Tugas
Temukan setiap baris pada daftar di bawah yang memuat kata "bare", lalu salin baris-baris itu. Huruf besar dan huruf kecil dibedakan.

Entri Data
+--

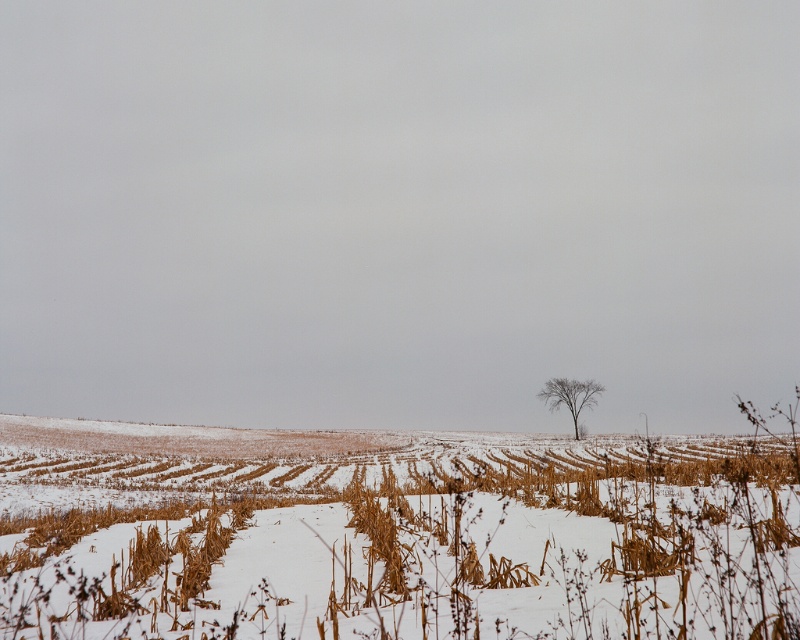
Question: Which object is closer to the camera taking this photo?

Choices:
 (A) brown grass at center
 (B) bare branches at center

Answer: (A)

Question: Is brown grass at center positioned at the back of bare branches at center?

Choices:
 (A) yes
 (B) no

Answer: (B)

Question: Which point is farther from the camera taking this photo?

Choices:
 (A) (58, 566)
 (B) (545, 397)

Answer: (B)

Question: Does brown grass at center appear under bare branches at center?

Choices:
 (A) no
 (B) yes

Answer: (A)

Question: Is brown grass at center to the right of bare branches at center from the viewer's perspective?

Choices:
 (A) no
 (B) yes

Answer: (A)

Question: Which point appears closest to the camera in this image?

Choices:
 (A) (0, 426)
 (B) (588, 381)

Answer: (A)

+--

Jawaban Tugas
 (B) bare branches at center
Question: Is brown grass at center positioned at the back of bare branches at center?
Question: Does brown grass at center appear under bare branches at center?
Question: Is brown grass at center to the right of bare branches at center from the viewer's perspective?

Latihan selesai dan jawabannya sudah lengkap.